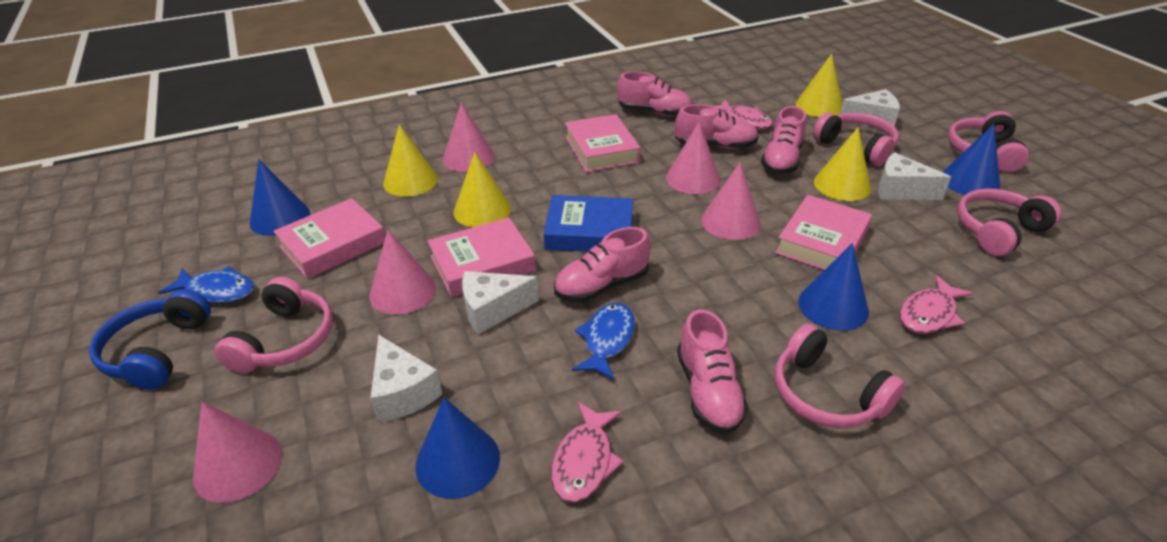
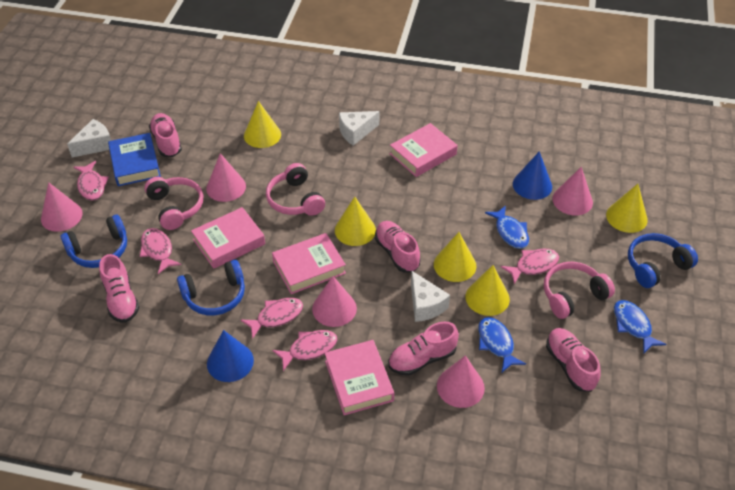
blue cone: 4 -> 2
blue fish: 2 -> 3
blue headphones: 1 -> 3
pink fish: 3 -> 5
pink headphones: 5 -> 3
white cheese: 4 -> 3
yellow cone: 4 -> 5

What this task involves:
If a line in the entries above includes "headphones", count it; report the total alone.

Answer box:
2